→ **Work task**:
Collect each line of the records containing the string "robot".

Scene change data

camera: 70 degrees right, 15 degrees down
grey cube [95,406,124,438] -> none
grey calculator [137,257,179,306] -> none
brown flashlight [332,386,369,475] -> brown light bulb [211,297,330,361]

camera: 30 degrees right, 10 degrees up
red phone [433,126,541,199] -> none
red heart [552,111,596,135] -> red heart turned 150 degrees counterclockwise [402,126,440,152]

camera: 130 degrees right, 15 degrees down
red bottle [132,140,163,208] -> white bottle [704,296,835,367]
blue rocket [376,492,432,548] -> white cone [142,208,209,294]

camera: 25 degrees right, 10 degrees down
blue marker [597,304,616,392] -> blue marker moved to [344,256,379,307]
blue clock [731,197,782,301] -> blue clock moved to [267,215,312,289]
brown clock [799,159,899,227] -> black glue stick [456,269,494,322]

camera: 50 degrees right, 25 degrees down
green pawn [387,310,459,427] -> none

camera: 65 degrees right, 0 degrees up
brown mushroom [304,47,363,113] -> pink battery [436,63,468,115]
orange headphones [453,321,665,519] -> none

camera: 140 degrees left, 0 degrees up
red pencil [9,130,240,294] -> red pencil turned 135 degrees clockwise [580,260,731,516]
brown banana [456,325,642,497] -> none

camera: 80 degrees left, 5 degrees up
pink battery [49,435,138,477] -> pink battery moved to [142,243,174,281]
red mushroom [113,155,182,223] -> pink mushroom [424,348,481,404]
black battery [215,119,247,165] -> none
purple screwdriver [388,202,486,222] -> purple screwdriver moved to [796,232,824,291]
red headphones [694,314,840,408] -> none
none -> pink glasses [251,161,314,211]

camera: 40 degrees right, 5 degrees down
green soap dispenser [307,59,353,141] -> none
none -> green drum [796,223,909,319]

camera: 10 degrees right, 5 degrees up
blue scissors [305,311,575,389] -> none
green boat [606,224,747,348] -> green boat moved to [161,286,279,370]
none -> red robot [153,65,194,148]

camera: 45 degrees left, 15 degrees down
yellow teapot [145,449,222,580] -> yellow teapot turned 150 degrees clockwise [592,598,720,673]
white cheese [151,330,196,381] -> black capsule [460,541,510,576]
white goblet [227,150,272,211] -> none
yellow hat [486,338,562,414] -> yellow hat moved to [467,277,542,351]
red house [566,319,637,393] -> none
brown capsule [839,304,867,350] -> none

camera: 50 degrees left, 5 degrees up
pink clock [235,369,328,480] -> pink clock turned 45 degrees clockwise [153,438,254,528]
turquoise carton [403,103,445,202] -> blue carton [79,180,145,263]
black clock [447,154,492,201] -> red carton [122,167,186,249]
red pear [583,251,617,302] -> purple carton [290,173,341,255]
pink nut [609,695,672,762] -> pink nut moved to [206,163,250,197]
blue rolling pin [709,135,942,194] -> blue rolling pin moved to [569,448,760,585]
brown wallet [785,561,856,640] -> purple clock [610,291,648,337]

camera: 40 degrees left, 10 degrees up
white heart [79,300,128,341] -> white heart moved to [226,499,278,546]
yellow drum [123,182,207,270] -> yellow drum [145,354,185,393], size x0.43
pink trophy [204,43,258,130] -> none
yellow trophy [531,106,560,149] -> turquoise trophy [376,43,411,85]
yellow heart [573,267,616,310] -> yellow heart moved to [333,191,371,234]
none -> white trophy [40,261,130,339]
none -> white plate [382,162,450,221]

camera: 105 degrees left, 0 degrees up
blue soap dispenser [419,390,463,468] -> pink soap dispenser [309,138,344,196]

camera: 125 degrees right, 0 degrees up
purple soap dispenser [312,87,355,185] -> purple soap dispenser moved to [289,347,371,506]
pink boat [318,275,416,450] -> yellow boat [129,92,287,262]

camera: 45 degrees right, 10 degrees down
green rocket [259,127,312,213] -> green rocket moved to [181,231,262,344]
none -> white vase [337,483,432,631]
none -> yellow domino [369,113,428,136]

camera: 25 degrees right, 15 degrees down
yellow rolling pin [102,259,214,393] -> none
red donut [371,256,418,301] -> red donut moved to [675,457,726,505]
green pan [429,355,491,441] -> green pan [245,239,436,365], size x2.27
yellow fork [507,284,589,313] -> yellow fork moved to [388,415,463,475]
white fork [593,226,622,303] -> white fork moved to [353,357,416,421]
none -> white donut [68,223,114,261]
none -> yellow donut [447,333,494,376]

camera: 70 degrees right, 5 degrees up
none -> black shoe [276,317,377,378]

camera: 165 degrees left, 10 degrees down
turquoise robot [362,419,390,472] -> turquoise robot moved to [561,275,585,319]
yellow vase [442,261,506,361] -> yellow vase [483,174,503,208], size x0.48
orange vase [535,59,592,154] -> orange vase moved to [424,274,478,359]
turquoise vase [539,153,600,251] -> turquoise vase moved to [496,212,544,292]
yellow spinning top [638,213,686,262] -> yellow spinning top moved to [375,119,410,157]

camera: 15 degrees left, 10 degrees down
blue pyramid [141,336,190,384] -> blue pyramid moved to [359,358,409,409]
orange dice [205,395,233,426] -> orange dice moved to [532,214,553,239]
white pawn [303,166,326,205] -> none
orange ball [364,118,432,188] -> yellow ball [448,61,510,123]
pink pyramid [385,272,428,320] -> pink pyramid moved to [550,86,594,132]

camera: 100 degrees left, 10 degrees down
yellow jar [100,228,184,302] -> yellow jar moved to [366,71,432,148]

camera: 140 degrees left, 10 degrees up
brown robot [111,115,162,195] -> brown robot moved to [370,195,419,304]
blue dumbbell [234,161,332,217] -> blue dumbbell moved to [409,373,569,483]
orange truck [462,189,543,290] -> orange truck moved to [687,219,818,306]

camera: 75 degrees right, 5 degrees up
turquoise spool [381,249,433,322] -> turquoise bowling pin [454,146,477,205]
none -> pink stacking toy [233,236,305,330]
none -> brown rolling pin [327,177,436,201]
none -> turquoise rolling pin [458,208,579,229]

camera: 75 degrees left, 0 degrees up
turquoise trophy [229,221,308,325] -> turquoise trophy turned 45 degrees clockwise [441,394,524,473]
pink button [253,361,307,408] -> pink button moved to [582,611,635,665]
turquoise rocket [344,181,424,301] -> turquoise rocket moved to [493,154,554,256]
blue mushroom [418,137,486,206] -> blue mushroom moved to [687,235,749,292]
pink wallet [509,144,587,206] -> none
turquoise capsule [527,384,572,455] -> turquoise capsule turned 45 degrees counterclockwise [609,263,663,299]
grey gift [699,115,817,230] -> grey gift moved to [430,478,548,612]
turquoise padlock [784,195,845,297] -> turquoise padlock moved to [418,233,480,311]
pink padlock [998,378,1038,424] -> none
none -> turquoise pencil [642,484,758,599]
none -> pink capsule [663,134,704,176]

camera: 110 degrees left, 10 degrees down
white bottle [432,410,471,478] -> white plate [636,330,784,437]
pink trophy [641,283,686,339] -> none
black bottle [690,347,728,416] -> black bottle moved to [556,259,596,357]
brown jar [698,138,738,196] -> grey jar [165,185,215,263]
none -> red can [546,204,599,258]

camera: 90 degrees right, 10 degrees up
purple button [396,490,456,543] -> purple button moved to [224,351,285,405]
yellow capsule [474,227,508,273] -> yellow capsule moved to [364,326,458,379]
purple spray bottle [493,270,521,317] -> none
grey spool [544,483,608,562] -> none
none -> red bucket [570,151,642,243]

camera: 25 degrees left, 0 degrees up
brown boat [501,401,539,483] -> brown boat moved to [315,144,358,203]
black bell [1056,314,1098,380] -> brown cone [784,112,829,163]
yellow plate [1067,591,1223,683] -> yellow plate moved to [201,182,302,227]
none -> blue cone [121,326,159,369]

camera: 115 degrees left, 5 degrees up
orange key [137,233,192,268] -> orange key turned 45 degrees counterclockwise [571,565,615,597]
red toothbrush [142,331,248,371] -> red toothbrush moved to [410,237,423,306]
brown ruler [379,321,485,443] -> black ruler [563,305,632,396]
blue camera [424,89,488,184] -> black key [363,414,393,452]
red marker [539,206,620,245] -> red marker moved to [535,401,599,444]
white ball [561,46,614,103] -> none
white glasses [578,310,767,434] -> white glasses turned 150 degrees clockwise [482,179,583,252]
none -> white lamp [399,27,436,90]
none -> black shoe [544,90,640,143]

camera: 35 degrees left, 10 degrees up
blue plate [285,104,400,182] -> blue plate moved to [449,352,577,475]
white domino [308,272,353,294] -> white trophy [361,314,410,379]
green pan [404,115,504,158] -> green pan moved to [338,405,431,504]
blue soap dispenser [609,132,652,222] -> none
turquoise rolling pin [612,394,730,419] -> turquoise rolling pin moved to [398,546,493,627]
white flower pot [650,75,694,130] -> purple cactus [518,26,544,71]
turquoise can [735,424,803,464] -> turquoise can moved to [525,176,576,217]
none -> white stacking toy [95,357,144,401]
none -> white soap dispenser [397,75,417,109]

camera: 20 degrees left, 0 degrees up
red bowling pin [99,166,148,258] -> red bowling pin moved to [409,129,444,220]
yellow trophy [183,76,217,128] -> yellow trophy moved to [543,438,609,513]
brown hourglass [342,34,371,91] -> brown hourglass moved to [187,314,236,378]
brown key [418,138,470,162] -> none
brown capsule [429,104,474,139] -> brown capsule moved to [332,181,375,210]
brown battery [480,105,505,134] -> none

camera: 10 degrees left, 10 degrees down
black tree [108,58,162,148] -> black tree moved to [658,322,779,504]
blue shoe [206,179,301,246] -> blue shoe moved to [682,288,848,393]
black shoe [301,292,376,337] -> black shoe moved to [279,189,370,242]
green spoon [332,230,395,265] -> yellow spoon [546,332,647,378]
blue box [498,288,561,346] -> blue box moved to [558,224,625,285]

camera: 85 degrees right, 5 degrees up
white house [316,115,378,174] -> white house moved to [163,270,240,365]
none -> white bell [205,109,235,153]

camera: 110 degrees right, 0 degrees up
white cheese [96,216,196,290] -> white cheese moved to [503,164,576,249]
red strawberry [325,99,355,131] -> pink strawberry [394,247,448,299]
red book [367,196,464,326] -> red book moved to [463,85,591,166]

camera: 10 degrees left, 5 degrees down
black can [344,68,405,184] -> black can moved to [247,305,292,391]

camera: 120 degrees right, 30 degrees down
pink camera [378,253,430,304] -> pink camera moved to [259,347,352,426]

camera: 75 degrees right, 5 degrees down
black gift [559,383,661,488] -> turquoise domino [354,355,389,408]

→ **Exercise result**:
none -> red robot [153,65,194,148]
turquoise robot [362,419,390,472] -> turquoise robot moved to [561,275,585,319]
brown robot [111,115,162,195] -> brown robot moved to [370,195,419,304]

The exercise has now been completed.